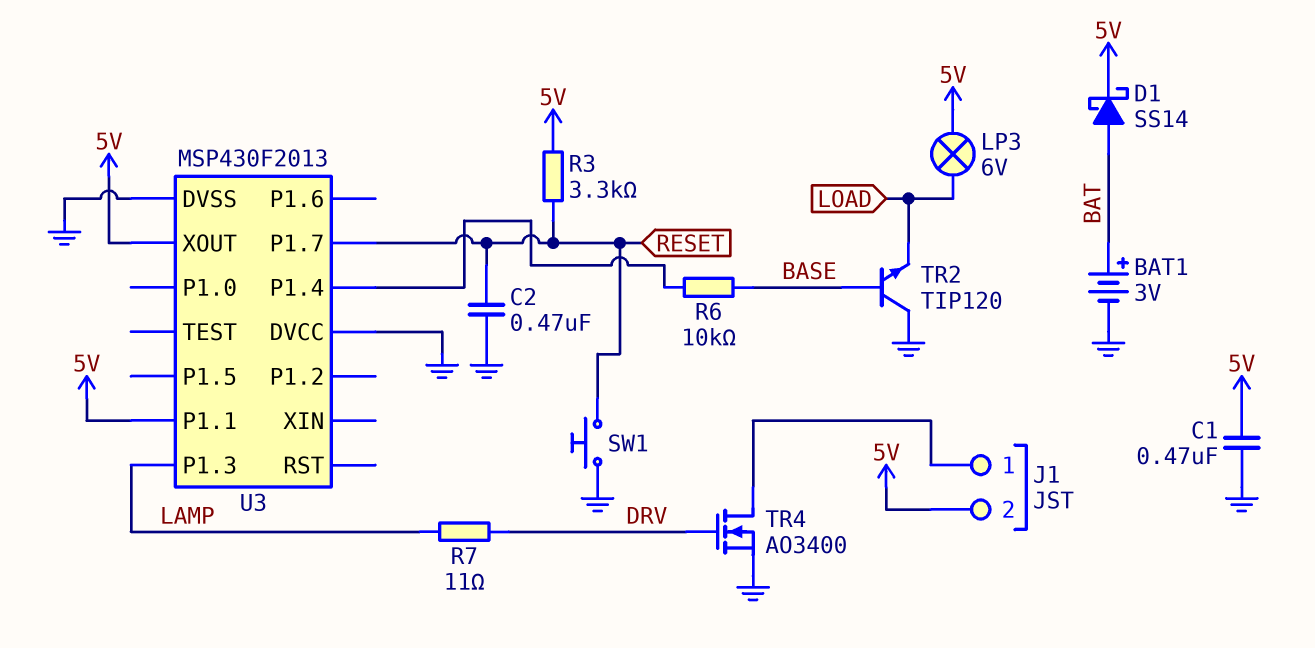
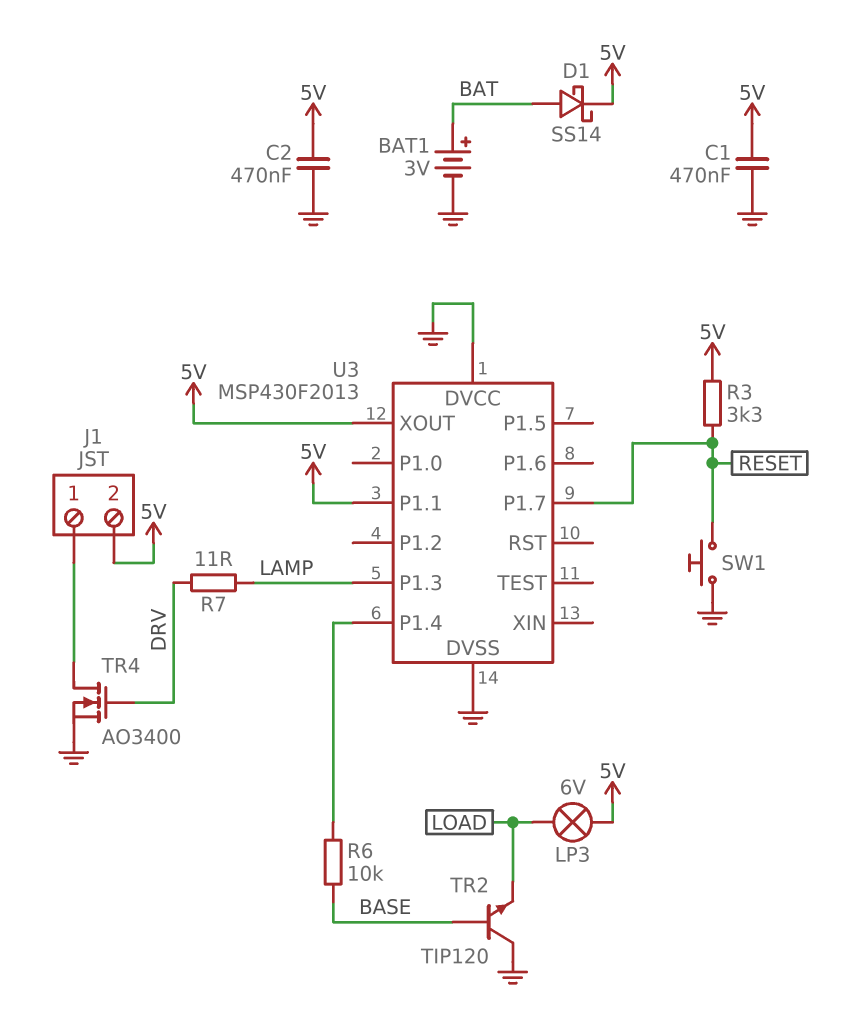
C2: 470nF (GND, RESET) -> 470nF (5V, GND)

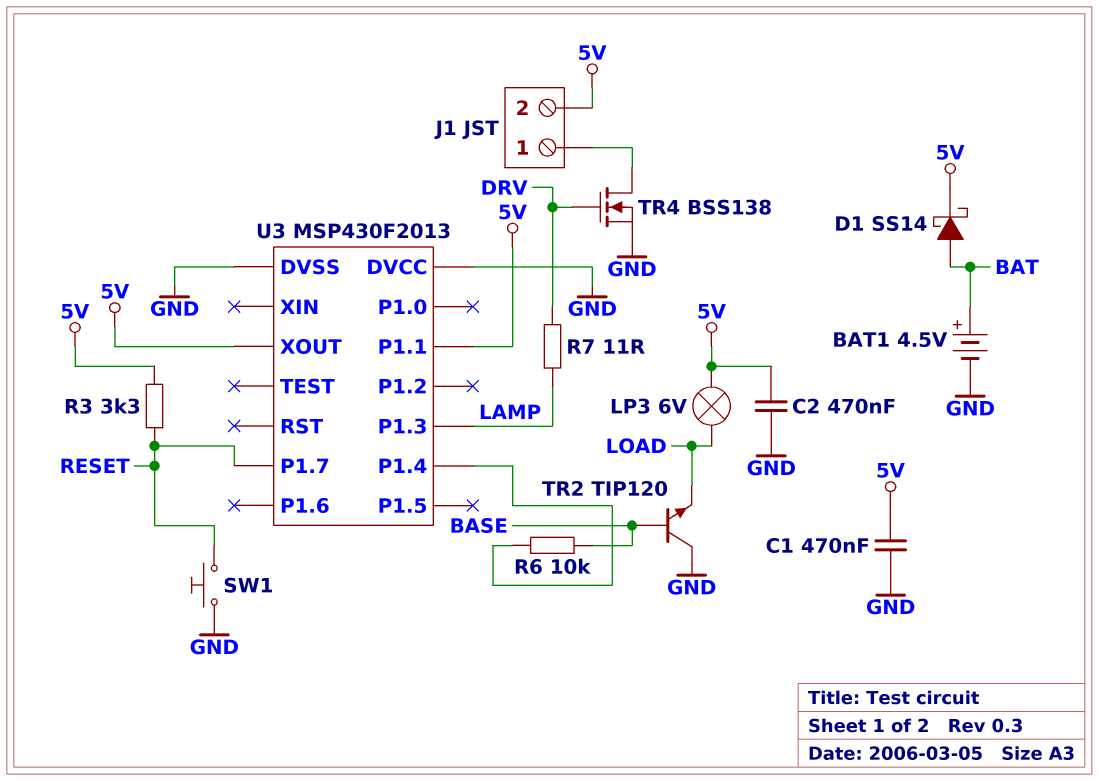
BAT1: 3V (plus BAT, minus GND) -> 4.5V (plus BAT, minus GND)
TR4: NMOS AO3400 (G DRV, D J1/1, S GND) -> NMOS BSS138 (G DRV, D J1/1, S GND)

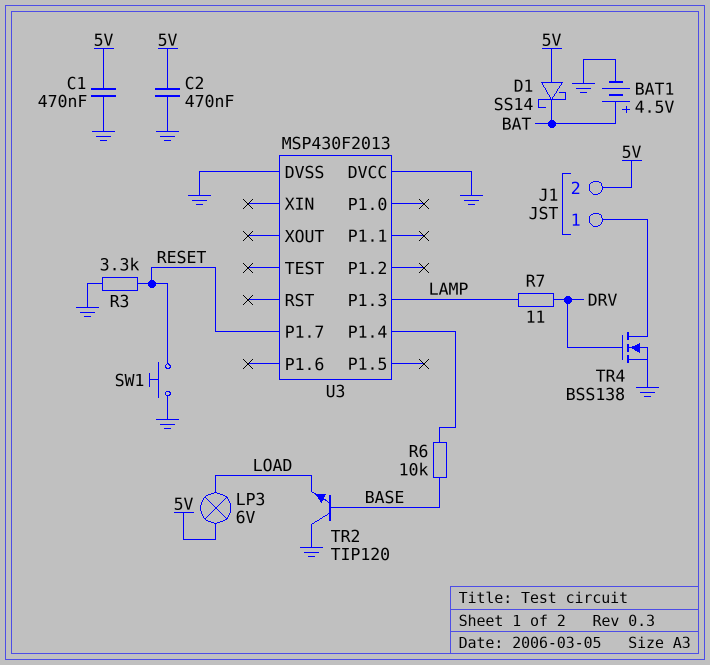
D1: schottky SS14 (A BAT, K 5V) -> schottky SS14 (A 5V, K BAT)
R3: 3.3k (5V, RESET) -> 3.3k (GND, RESET)
U3 pin P1.1: 5V -> none
U3 pin XOUT: 5V -> none

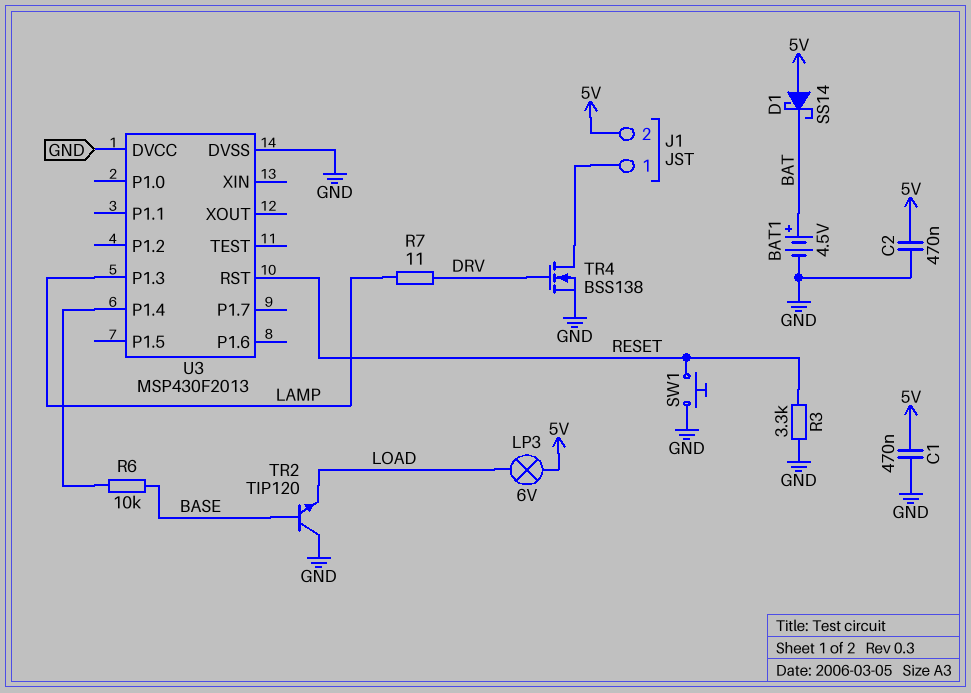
U3 pin P1.7: RESET -> none
U3 pin RST: none -> RESET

++++++++++++++++++++

Print, word for word, every entry shown above; the pictures stay out.

Output for this task:
C2: 470nF (GND, RESET) -> 470nF (5V, GND)

BAT1: 3V (plus BAT, minus GND) -> 4.5V (plus BAT, minus GND)
TR4: NMOS AO3400 (G DRV, D J1/1, S GND) -> NMOS BSS138 (G DRV, D J1/1, S GND)

D1: schottky SS14 (A BAT, K 5V) -> schottky SS14 (A 5V, K BAT)
R3: 3.3k (5V, RESET) -> 3.3k (GND, RESET)
U3 pin P1.1: 5V -> none
U3 pin XOUT: 5V -> none

U3 pin P1.7: RESET -> none
U3 pin RST: none -> RESET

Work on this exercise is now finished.